Try it: Pictures are to be left out, and every entry repeated exactly.

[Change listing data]
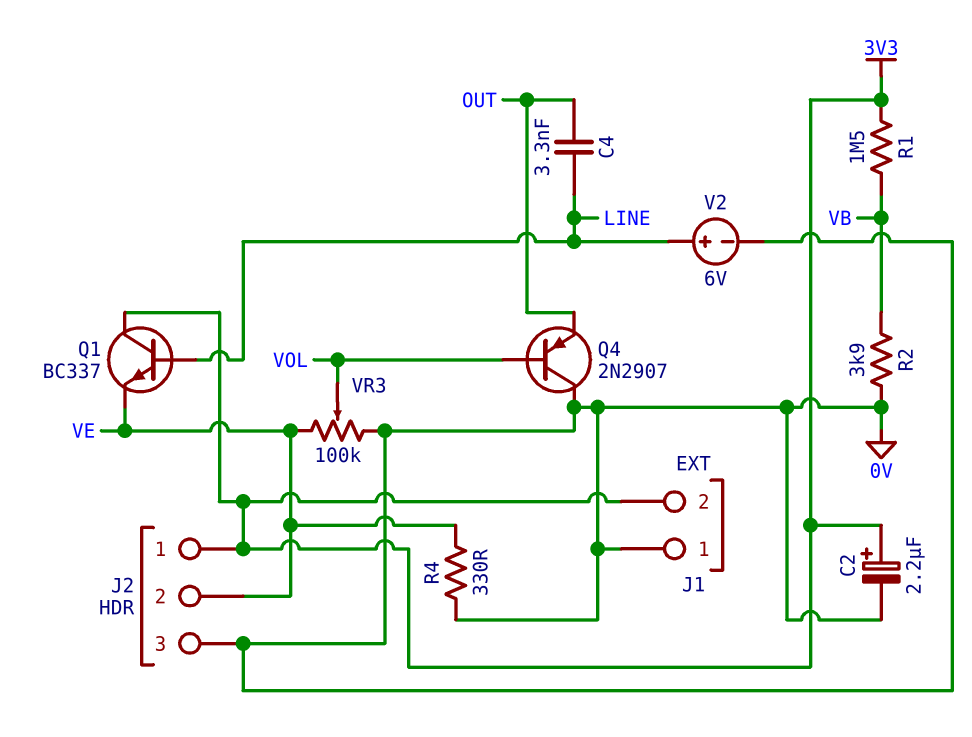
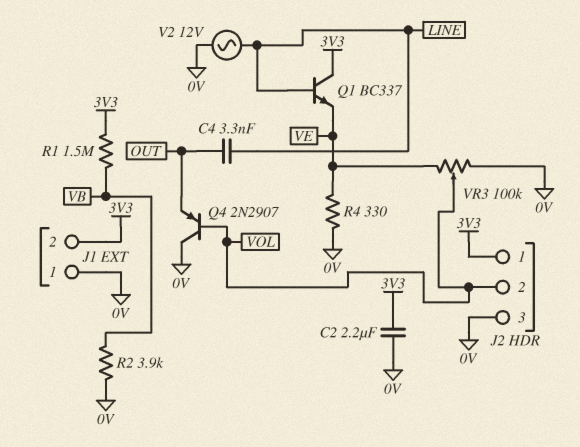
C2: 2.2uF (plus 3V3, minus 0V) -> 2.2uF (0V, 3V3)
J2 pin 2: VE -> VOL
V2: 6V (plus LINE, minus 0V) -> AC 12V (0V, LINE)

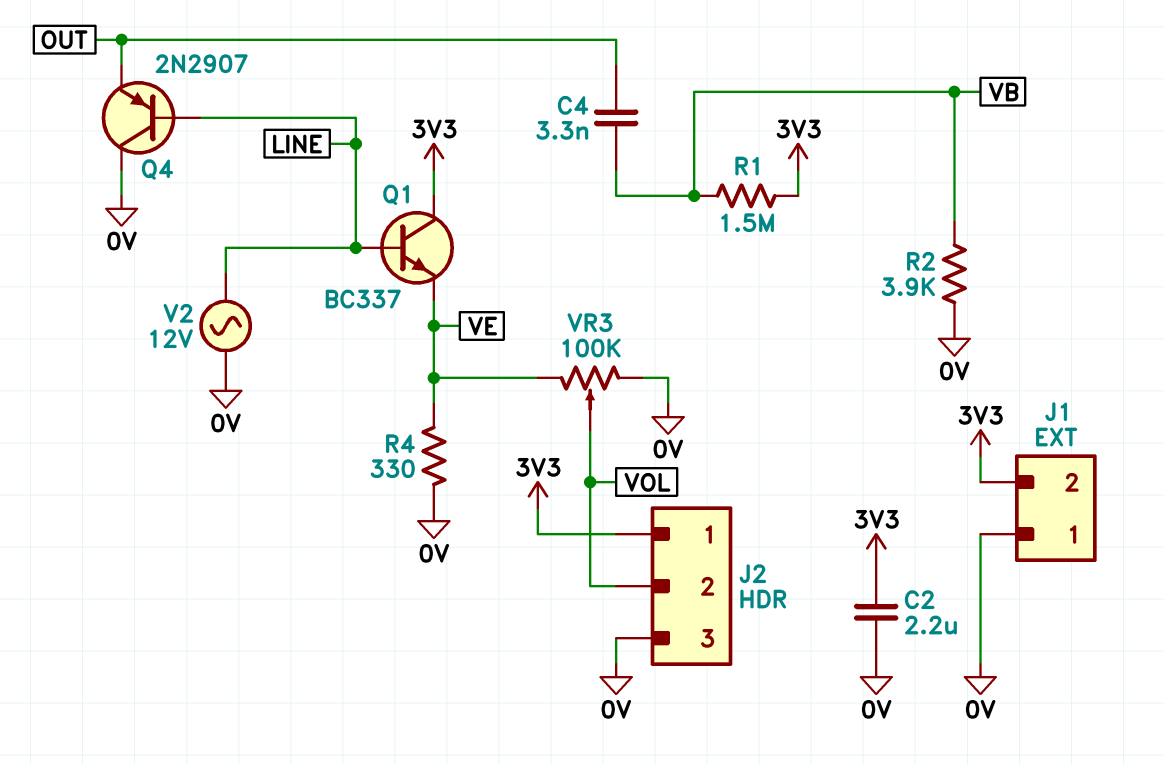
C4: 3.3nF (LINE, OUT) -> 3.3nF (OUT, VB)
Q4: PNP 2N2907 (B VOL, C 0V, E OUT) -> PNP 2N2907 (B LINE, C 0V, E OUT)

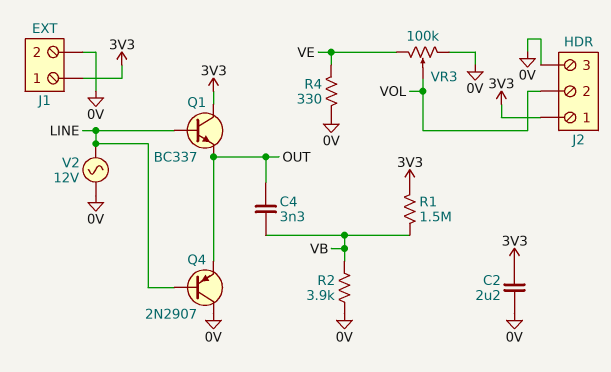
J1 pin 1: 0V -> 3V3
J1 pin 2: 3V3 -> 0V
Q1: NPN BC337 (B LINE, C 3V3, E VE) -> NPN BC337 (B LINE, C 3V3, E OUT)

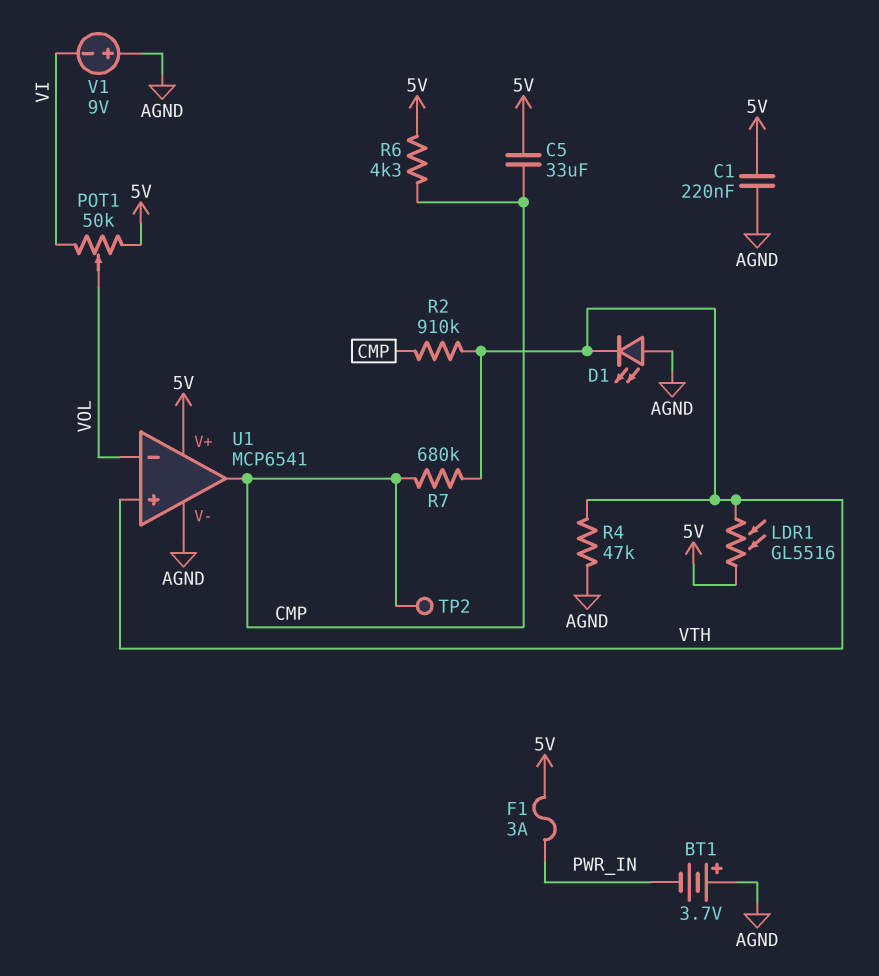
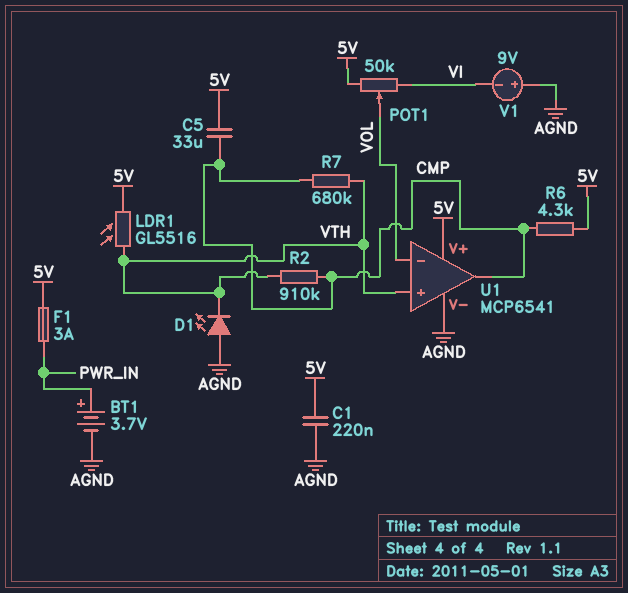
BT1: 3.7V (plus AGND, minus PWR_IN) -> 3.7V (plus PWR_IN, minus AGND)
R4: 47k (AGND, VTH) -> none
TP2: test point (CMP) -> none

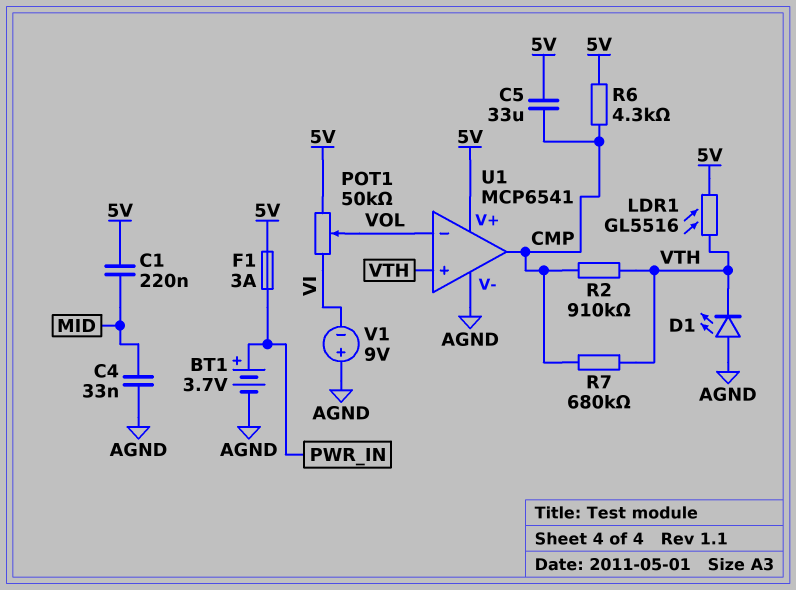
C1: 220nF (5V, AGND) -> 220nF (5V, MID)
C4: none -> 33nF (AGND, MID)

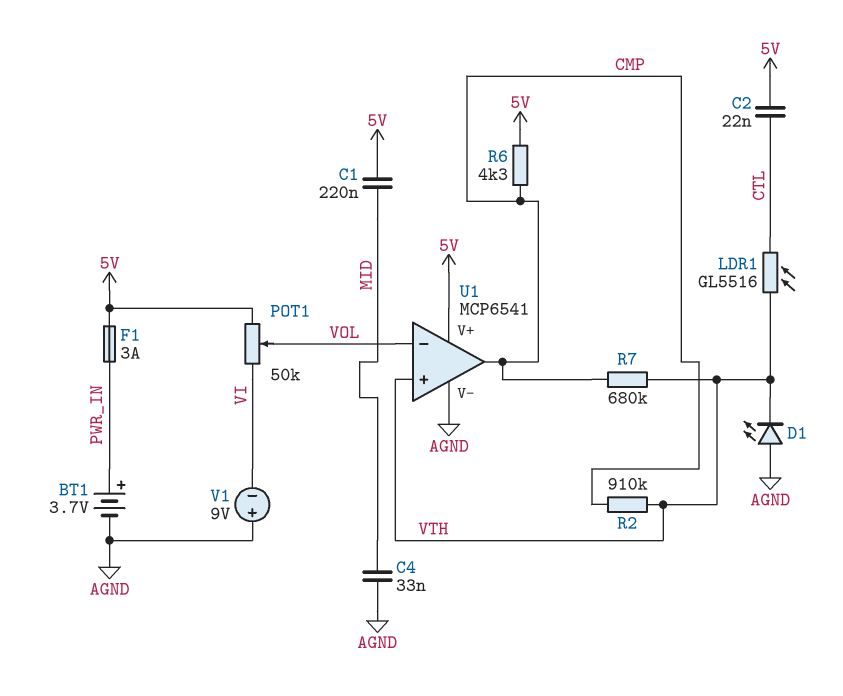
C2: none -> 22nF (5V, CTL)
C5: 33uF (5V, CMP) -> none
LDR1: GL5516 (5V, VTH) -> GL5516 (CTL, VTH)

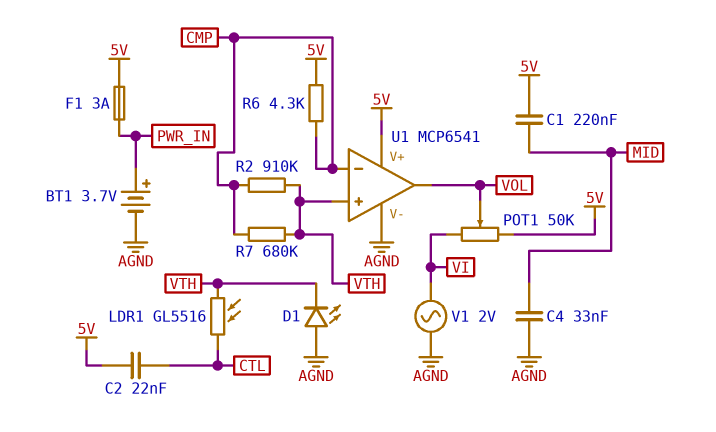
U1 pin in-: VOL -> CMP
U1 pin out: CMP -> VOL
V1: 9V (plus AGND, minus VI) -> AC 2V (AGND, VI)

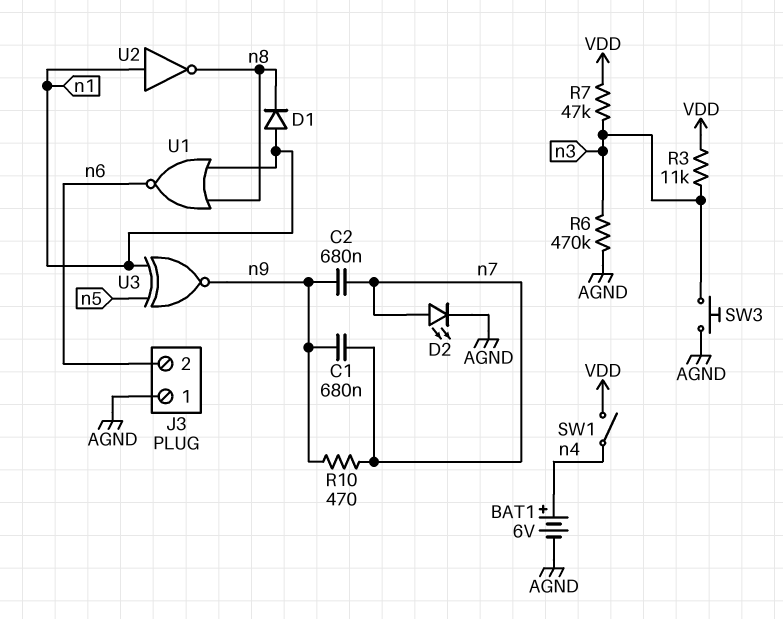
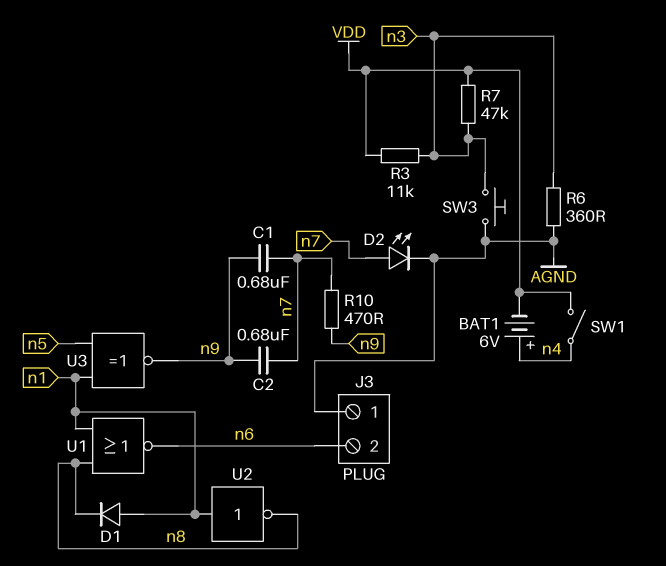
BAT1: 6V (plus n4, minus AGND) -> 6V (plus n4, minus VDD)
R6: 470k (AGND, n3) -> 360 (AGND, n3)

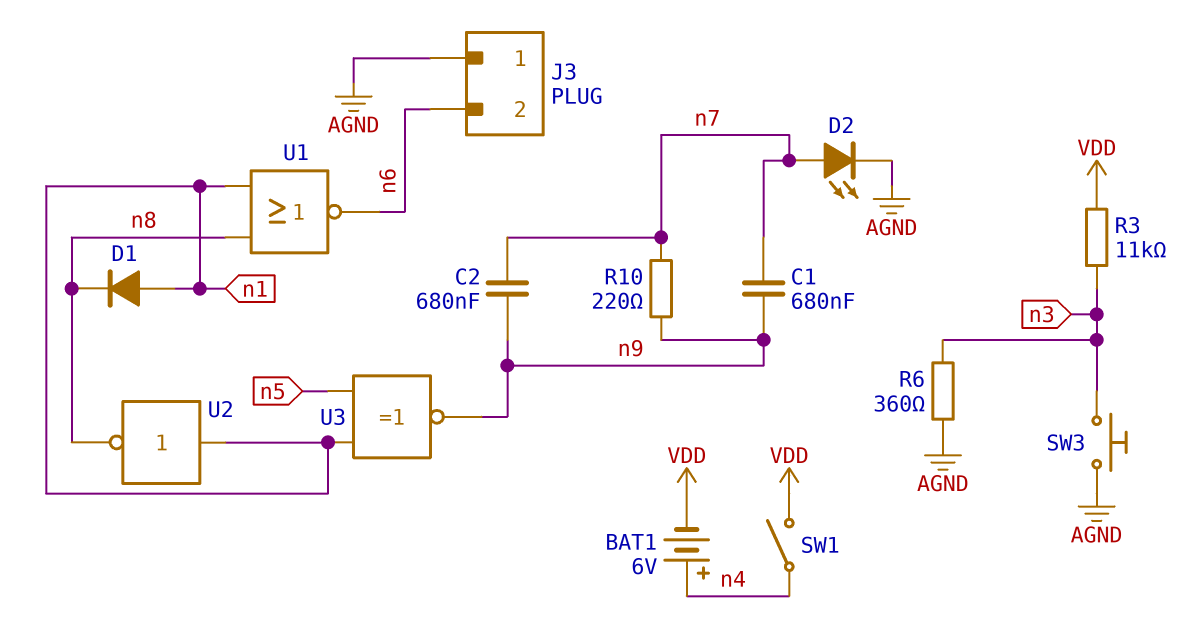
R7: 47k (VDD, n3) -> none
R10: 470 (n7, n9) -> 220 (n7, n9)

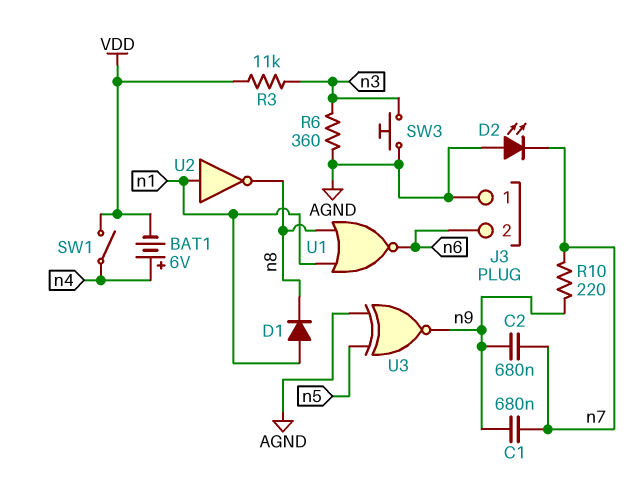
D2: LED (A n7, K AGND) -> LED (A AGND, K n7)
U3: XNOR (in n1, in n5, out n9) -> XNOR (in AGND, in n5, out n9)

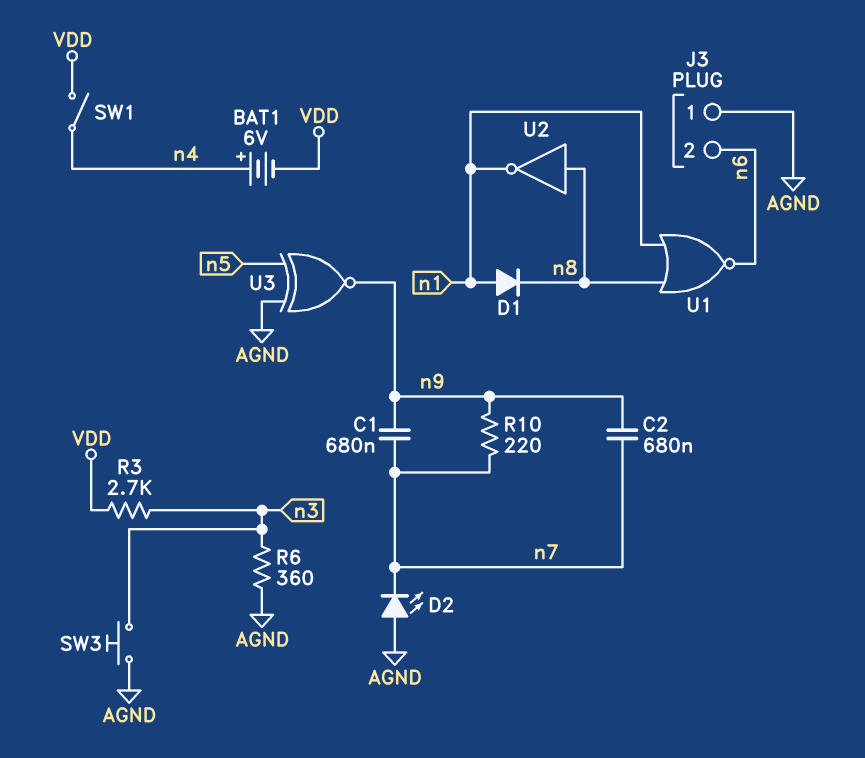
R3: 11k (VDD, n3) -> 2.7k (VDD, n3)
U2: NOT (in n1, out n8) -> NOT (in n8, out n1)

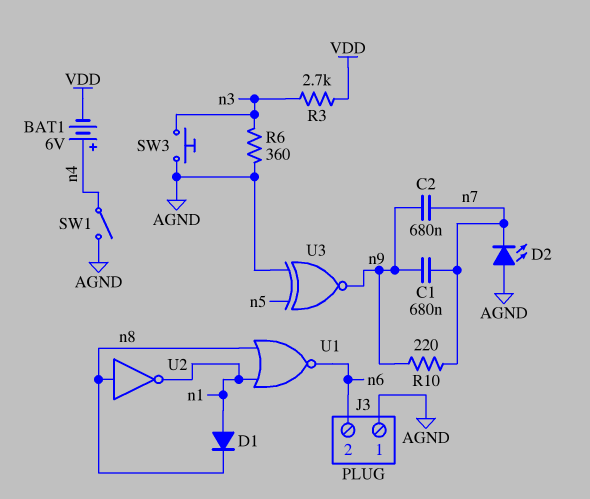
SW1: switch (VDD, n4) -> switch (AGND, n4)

Solution for this problem:
C2: 2.2uF (plus 3V3, minus 0V) -> 2.2uF (0V, 3V3)
J2 pin 2: VE -> VOL
V2: 6V (plus LINE, minus 0V) -> AC 12V (0V, LINE)

C4: 3.3nF (LINE, OUT) -> 3.3nF (OUT, VB)
Q4: PNP 2N2907 (B VOL, C 0V, E OUT) -> PNP 2N2907 (B LINE, C 0V, E OUT)

J1 pin 1: 0V -> 3V3
J1 pin 2: 3V3 -> 0V
Q1: NPN BC337 (B LINE, C 3V3, E VE) -> NPN BC337 (B LINE, C 3V3, E OUT)

BT1: 3.7V (plus AGND, minus PWR_IN) -> 3.7V (plus PWR_IN, minus AGND)
R4: 47k (AGND, VTH) -> none
TP2: test point (CMP) -> none

C1: 220nF (5V, AGND) -> 220nF (5V, MID)
C4: none -> 33nF (AGND, MID)

C2: none -> 22nF (5V, CTL)
C5: 33uF (5V, CMP) -> none
LDR1: GL5516 (5V, VTH) -> GL5516 (CTL, VTH)

U1 pin in-: VOL -> CMP
U1 pin out: CMP -> VOL
V1: 9V (plus AGND, minus VI) -> AC 2V (AGND, VI)

BAT1: 6V (plus n4, minus AGND) -> 6V (plus n4, minus VDD)
R6: 470k (AGND, n3) -> 360 (AGND, n3)

R7: 47k (VDD, n3) -> none
R10: 470 (n7, n9) -> 220 (n7, n9)

D2: LED (A n7, K AGND) -> LED (A AGND, K n7)
U3: XNOR (in n1, in n5, out n9) -> XNOR (in AGND, in n5, out n9)

R3: 11k (VDD, n3) -> 2.7k (VDD, n3)
U2: NOT (in n1, out n8) -> NOT (in n8, out n1)

SW1: switch (VDD, n4) -> switch (AGND, n4)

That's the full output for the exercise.